Data excerpts
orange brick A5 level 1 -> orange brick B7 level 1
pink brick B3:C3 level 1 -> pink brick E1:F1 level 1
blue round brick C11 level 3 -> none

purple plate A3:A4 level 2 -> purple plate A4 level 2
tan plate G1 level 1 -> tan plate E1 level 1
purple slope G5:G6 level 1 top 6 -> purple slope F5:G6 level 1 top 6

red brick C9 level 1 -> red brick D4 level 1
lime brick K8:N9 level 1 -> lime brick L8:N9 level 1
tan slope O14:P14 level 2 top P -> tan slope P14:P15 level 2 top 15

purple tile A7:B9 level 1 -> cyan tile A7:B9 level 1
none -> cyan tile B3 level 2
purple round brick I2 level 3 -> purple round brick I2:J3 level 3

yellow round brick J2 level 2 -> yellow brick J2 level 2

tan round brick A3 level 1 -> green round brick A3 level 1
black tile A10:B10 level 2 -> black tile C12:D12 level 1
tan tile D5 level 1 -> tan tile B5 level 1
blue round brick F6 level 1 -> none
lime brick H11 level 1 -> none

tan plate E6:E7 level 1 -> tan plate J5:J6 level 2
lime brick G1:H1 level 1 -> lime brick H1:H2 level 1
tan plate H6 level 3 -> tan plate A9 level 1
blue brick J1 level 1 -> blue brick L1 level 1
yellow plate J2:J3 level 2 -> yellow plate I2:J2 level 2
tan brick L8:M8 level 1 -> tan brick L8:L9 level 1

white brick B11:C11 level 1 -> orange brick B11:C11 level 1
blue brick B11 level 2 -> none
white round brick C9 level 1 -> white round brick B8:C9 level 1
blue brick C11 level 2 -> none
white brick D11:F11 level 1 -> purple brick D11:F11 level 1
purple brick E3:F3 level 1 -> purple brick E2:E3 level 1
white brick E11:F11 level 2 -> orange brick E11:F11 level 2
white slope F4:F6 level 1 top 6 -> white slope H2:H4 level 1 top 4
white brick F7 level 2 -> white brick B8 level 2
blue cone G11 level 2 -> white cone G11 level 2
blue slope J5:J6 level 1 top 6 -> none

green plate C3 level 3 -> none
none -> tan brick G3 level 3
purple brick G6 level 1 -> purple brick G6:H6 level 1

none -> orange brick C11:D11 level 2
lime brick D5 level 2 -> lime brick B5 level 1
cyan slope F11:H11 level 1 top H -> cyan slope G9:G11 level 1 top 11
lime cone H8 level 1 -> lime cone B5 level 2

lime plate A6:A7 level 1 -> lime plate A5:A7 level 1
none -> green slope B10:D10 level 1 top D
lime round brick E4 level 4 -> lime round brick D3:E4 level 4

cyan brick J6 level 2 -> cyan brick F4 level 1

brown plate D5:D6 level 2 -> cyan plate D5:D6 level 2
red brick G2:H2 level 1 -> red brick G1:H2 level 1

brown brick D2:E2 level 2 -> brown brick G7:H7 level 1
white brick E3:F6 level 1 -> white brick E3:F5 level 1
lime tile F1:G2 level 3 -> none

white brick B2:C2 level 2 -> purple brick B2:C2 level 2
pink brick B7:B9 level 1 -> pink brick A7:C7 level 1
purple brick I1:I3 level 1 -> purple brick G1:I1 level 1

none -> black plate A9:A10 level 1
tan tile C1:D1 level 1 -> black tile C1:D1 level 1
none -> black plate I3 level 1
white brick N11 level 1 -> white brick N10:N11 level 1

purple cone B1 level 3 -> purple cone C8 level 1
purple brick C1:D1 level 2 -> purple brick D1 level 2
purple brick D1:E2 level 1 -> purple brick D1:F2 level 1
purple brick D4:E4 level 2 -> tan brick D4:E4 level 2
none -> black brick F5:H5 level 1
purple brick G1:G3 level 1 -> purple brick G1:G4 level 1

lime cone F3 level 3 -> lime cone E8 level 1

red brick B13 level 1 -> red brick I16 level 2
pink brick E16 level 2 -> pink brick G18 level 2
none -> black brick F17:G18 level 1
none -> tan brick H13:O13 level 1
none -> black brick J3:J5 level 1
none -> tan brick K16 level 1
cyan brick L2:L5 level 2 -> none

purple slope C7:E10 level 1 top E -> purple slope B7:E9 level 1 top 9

◆ PROMPT
From the line holding "purple tile A7:B9" to the line holding "lime brick H11 level 1 -> none", inclusive, restate each line above exactly as written.

◆ WRITTEN ANSWER
purple tile A7:B9 level 1 -> cyan tile A7:B9 level 1
none -> cyan tile B3 level 2
purple round brick I2 level 3 -> purple round brick I2:J3 level 3

yellow round brick J2 level 2 -> yellow brick J2 level 2

tan round brick A3 level 1 -> green round brick A3 level 1
black tile A10:B10 level 2 -> black tile C12:D12 level 1
tan tile D5 level 1 -> tan tile B5 level 1
blue round brick F6 level 1 -> none
lime brick H11 level 1 -> none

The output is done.